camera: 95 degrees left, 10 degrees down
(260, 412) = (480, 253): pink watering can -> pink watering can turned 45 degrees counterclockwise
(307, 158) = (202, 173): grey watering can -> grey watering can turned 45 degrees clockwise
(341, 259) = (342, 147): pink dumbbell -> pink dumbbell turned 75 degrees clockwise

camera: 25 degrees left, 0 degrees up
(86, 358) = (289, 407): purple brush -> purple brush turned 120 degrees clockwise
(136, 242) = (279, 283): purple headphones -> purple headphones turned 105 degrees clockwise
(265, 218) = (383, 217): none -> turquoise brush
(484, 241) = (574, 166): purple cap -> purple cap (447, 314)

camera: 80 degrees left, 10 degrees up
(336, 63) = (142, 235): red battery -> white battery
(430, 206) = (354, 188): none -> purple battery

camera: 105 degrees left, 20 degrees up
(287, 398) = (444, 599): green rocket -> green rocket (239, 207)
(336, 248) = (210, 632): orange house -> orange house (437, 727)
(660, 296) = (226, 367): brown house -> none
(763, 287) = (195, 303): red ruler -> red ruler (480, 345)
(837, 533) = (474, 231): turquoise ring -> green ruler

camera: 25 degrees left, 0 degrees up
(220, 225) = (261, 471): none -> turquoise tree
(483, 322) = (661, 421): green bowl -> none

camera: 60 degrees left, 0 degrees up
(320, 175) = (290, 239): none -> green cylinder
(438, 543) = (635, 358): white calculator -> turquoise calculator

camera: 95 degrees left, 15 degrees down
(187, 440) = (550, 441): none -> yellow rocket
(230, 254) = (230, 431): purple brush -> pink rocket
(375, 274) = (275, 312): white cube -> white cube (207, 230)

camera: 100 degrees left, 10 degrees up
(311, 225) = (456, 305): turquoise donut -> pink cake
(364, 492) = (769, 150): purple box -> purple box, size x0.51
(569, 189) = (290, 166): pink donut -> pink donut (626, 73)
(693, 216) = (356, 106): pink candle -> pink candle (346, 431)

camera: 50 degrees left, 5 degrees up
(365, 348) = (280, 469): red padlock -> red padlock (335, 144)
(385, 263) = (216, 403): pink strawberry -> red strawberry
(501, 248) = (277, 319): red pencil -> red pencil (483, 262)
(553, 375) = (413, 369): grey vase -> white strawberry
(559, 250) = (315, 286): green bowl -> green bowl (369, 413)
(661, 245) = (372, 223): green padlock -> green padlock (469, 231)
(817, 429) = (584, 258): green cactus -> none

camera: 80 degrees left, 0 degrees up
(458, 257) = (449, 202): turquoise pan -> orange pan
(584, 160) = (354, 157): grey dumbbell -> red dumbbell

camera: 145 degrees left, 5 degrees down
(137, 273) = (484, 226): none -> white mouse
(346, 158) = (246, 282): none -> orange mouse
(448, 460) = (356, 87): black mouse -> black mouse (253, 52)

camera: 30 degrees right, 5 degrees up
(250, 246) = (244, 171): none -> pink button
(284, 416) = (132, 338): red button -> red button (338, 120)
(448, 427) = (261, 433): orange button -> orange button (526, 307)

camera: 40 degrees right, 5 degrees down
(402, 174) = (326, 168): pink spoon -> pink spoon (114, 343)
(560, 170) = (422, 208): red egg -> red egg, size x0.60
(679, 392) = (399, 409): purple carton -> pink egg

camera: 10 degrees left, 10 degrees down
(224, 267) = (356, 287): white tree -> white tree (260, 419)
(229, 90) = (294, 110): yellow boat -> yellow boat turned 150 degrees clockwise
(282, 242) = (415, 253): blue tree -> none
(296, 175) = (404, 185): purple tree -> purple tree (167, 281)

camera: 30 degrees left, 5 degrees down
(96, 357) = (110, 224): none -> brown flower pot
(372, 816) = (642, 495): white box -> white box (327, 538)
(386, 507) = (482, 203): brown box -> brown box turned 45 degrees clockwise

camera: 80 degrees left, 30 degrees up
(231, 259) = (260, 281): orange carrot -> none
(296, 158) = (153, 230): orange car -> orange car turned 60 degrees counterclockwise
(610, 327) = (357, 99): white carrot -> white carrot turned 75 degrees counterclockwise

——————————

▸ PROBLEM TO WORK ON
Nothing in the records may be left out; copy them all exactly.

▸ YOUR RESPONSE
camera: 95 degrees left, 10 degrees down
(260, 412) = (480, 253): pink watering can -> pink watering can turned 45 degrees counterclockwise
(307, 158) = (202, 173): grey watering can -> grey watering can turned 45 degrees clockwise
(341, 259) = (342, 147): pink dumbbell -> pink dumbbell turned 75 degrees clockwise

camera: 25 degrees left, 0 degrees up
(86, 358) = (289, 407): purple brush -> purple brush turned 120 degrees clockwise
(136, 242) = (279, 283): purple headphones -> purple headphones turned 105 degrees clockwise
(265, 218) = (383, 217): none -> turquoise brush
(484, 241) = (574, 166): purple cap -> purple cap (447, 314)

camera: 80 degrees left, 10 degrees up
(336, 63) = (142, 235): red battery -> white battery
(430, 206) = (354, 188): none -> purple battery

camera: 105 degrees left, 20 degrees up
(287, 398) = (444, 599): green rocket -> green rocket (239, 207)
(336, 248) = (210, 632): orange house -> orange house (437, 727)
(660, 296) = (226, 367): brown house -> none
(763, 287) = (195, 303): red ruler -> red ruler (480, 345)
(837, 533) = (474, 231): turquoise ring -> green ruler

camera: 25 degrees left, 0 degrees up
(220, 225) = (261, 471): none -> turquoise tree
(483, 322) = (661, 421): green bowl -> none

camera: 60 degrees left, 0 degrees up
(320, 175) = (290, 239): none -> green cylinder
(438, 543) = (635, 358): white calculator -> turquoise calculator

camera: 95 degrees left, 15 degrees down
(187, 440) = (550, 441): none -> yellow rocket
(230, 254) = (230, 431): purple brush -> pink rocket
(375, 274) = (275, 312): white cube -> white cube (207, 230)

camera: 100 degrees left, 10 degrees up
(311, 225) = (456, 305): turquoise donut -> pink cake
(364, 492) = (769, 150): purple box -> purple box, size x0.51
(569, 189) = (290, 166): pink donut -> pink donut (626, 73)
(693, 216) = (356, 106): pink candle -> pink candle (346, 431)

camera: 50 degrees left, 5 degrees up
(365, 348) = (280, 469): red padlock -> red padlock (335, 144)
(385, 263) = (216, 403): pink strawberry -> red strawberry
(501, 248) = (277, 319): red pencil -> red pencil (483, 262)
(553, 375) = (413, 369): grey vase -> white strawberry
(559, 250) = (315, 286): green bowl -> green bowl (369, 413)
(661, 245) = (372, 223): green padlock -> green padlock (469, 231)
(817, 429) = (584, 258): green cactus -> none

camera: 80 degrees left, 0 degrees up
(458, 257) = (449, 202): turquoise pan -> orange pan
(584, 160) = (354, 157): grey dumbbell -> red dumbbell

camera: 145 degrees left, 5 degrees down
(137, 273) = (484, 226): none -> white mouse
(346, 158) = (246, 282): none -> orange mouse
(448, 460) = (356, 87): black mouse -> black mouse (253, 52)

camera: 30 degrees right, 5 degrees up
(250, 246) = (244, 171): none -> pink button
(284, 416) = (132, 338): red button -> red button (338, 120)
(448, 427) = (261, 433): orange button -> orange button (526, 307)

camera: 40 degrees right, 5 degrees down
(402, 174) = (326, 168): pink spoon -> pink spoon (114, 343)
(560, 170) = (422, 208): red egg -> red egg, size x0.60
(679, 392) = (399, 409): purple carton -> pink egg

camera: 10 degrees left, 10 degrees down
(224, 267) = (356, 287): white tree -> white tree (260, 419)
(229, 90) = (294, 110): yellow boat -> yellow boat turned 150 degrees clockwise
(282, 242) = (415, 253): blue tree -> none
(296, 175) = (404, 185): purple tree -> purple tree (167, 281)

camera: 30 degrees left, 5 degrees down
(96, 357) = (110, 224): none -> brown flower pot
(372, 816) = (642, 495): white box -> white box (327, 538)
(386, 507) = (482, 203): brown box -> brown box turned 45 degrees clockwise

camera: 80 degrees left, 30 degrees up
(231, 259) = (260, 281): orange carrot -> none
(296, 158) = (153, 230): orange car -> orange car turned 60 degrees counterclockwise
(610, 327) = (357, 99): white carrot -> white carrot turned 75 degrees counterclockwise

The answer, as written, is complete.